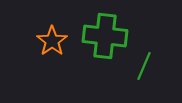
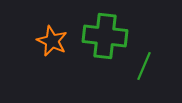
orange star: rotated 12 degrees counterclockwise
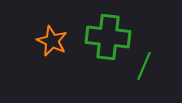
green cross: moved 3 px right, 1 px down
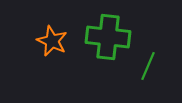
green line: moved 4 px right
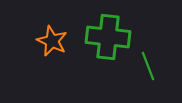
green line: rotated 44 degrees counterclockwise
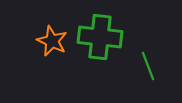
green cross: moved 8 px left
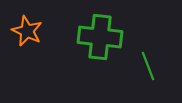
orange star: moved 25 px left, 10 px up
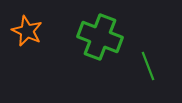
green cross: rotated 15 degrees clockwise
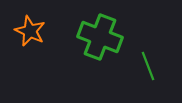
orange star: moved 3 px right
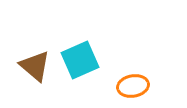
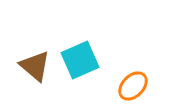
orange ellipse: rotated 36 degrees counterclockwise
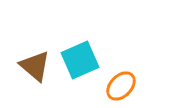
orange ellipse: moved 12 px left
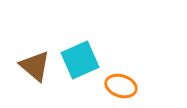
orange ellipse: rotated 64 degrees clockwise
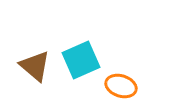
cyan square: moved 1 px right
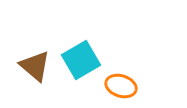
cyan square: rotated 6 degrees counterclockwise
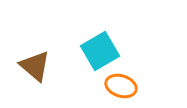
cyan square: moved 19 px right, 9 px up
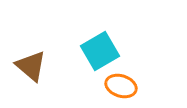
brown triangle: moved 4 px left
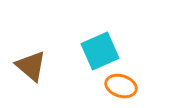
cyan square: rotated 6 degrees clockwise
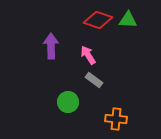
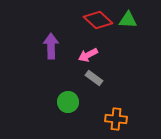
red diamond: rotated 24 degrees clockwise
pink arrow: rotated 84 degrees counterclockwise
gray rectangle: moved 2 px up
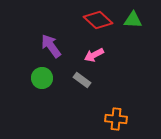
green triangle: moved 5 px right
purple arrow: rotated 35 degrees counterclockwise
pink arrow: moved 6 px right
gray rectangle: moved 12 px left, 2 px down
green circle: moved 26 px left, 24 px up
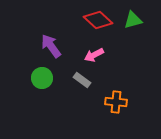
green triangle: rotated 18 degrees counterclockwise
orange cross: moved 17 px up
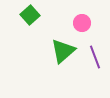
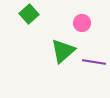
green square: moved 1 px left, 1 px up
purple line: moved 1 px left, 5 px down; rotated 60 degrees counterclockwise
+===+
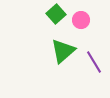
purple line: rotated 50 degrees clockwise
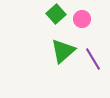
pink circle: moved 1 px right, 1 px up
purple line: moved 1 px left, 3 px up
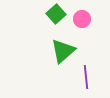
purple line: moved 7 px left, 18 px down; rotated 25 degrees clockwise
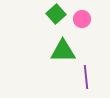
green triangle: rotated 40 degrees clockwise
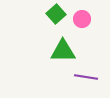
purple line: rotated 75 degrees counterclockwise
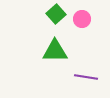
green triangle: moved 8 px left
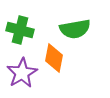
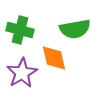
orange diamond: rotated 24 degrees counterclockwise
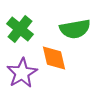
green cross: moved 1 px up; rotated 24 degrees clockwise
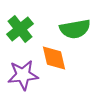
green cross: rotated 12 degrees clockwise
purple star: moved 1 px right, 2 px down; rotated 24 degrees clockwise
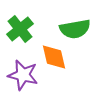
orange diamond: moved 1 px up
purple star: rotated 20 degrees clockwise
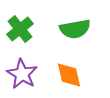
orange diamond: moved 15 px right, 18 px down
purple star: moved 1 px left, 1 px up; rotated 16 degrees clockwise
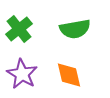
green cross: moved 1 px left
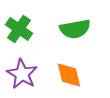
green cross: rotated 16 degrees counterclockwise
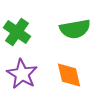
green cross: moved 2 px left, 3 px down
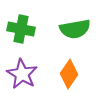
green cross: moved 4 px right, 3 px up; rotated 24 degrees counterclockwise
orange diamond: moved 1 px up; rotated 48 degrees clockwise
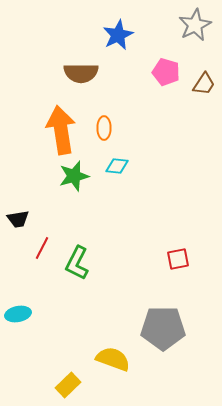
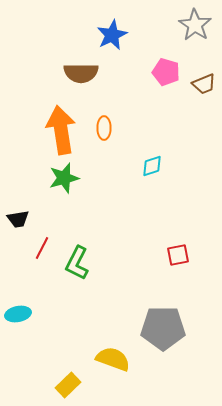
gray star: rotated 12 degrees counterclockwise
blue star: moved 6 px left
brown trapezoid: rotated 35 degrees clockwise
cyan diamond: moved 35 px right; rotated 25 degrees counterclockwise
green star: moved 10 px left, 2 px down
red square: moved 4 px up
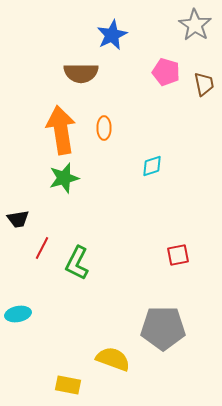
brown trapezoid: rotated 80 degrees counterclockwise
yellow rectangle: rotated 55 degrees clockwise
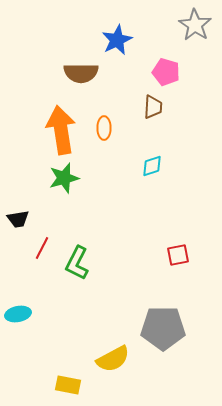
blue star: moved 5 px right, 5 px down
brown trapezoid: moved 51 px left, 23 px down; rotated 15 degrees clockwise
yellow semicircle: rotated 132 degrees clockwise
+===+
Could you print the lines of the material above, starting at the line that has "orange star: moved 25 px left, 10 px up" and stopping after the line that has "gray rectangle: moved 2 px up"? Leave the pictures out.

> [SOLUTION]
orange star: moved 25 px left, 10 px up
green cross: rotated 15 degrees clockwise
orange star: moved 3 px right
orange ellipse: rotated 36 degrees counterclockwise
orange ellipse: moved 12 px left
orange ellipse: rotated 64 degrees clockwise
cyan square: moved 1 px right
cyan square: rotated 6 degrees counterclockwise
cyan square: moved 19 px right, 9 px up
brown triangle: moved 4 px left
cyan square: rotated 6 degrees clockwise
red diamond: rotated 24 degrees clockwise
pink arrow: rotated 84 degrees counterclockwise
gray rectangle: moved 2 px up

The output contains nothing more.